START Records for this task

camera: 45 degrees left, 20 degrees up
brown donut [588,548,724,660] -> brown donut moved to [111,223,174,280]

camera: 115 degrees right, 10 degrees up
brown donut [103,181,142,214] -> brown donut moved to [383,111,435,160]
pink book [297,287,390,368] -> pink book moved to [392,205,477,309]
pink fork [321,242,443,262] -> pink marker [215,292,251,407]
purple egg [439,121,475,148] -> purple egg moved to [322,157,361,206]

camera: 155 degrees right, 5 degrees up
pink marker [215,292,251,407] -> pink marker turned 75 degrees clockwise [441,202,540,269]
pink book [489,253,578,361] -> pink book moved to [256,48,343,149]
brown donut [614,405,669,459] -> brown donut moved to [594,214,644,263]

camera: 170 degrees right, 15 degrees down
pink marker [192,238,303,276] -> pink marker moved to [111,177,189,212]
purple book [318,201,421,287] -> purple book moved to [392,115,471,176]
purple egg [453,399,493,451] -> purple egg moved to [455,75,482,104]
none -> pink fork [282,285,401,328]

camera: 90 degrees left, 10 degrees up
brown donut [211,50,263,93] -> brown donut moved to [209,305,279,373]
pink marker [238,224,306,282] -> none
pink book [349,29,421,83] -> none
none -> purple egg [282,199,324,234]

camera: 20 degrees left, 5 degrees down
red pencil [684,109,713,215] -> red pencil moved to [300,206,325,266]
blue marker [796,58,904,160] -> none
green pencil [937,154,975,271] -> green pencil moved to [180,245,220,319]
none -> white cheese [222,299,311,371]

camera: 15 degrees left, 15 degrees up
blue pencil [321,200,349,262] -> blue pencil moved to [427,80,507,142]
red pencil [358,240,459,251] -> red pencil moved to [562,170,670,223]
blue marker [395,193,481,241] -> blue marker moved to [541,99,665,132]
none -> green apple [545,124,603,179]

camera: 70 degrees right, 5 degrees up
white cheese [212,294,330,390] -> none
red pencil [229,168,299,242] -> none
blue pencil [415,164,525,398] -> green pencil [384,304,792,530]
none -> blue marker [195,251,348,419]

END Records for this task

▶ **What the task requires**
Copy the lines of the entries above that mention "camera".

▶ **Result**
camera: 45 degrees left, 20 degrees up
camera: 115 degrees right, 10 degrees up
camera: 155 degrees right, 5 degrees up
camera: 170 degrees right, 15 degrees down
camera: 90 degrees left, 10 degrees up
camera: 20 degrees left, 5 degrees down
camera: 15 degrees left, 15 degrees up
camera: 70 degrees right, 5 degrees up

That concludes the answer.